━━━━━ DATA TO EXAMINE ━━━━━

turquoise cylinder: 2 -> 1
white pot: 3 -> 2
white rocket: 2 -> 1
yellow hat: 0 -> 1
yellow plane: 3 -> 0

━━━━━
━━━━━ DATA TO EXAMINE ━━━━━

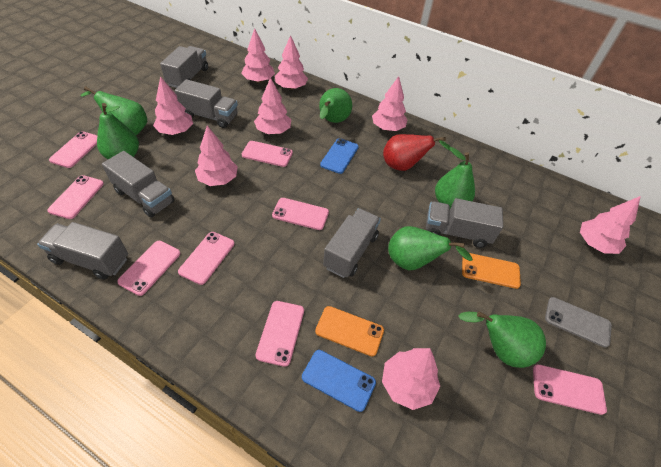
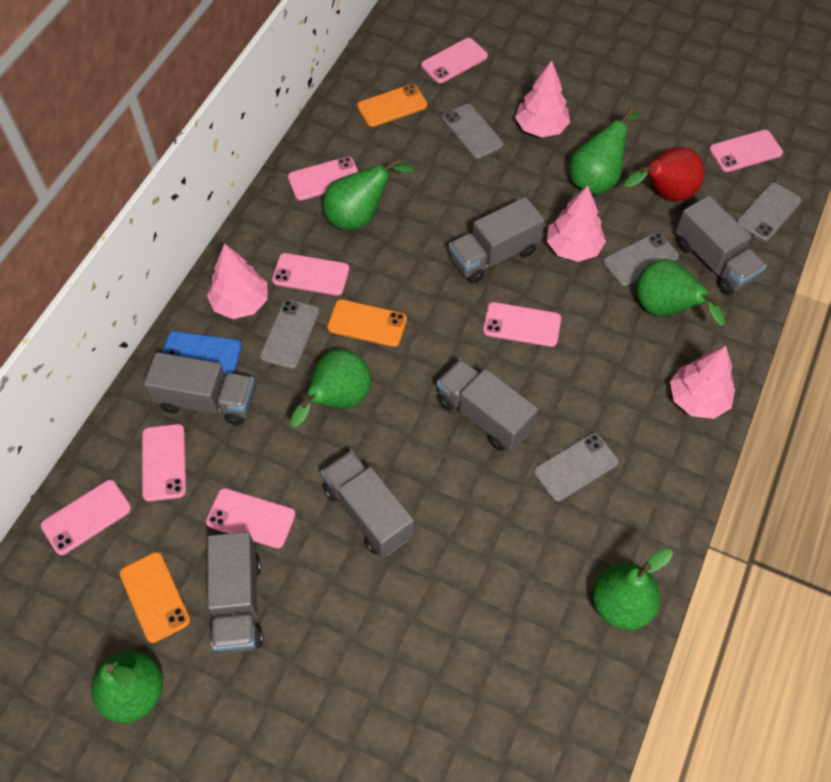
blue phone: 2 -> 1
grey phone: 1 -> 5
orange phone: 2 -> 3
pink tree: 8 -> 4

━━━━━

◆ **TRY IT**: Only the lines above from the one with "white pot: 3 -> 2" through the one with "yellow plane: 3 -> 0" should be duplicated, character for character.

◆ **REPLY TO THE TASK**:
white pot: 3 -> 2
white rocket: 2 -> 1
yellow hat: 0 -> 1
yellow plane: 3 -> 0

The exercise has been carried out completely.